■ **Exercise brief**: Copy out the data exactly as it appears, without a single image.

■ **Collected material**:

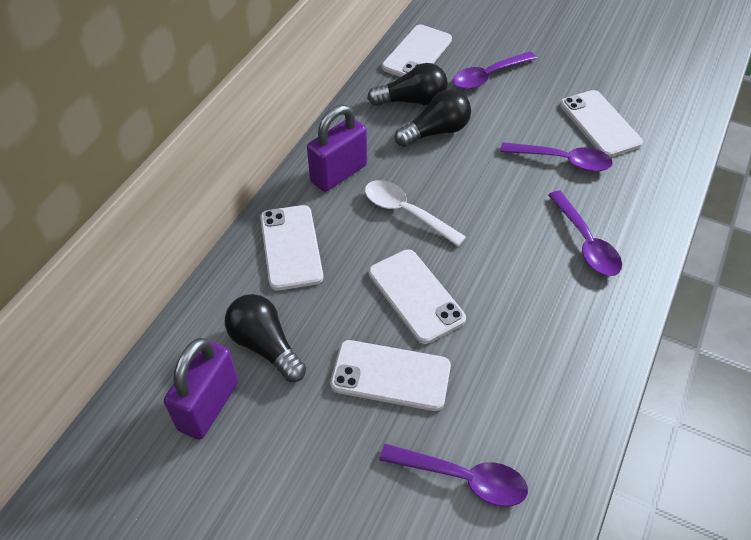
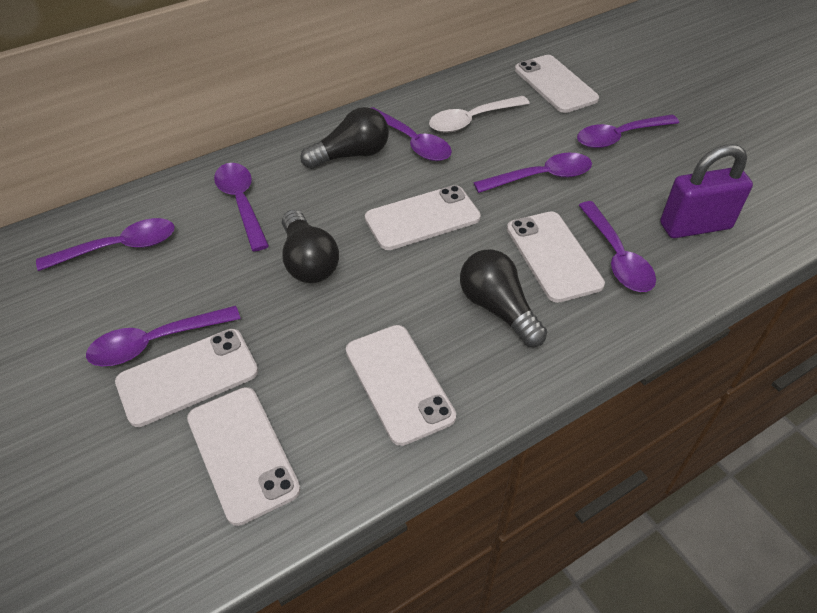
purple padlock: 2 -> 1
purple spoon: 4 -> 7
white phone: 5 -> 6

■ **Exercise solution**:
purple padlock: 2 -> 1
purple spoon: 4 -> 7
white phone: 5 -> 6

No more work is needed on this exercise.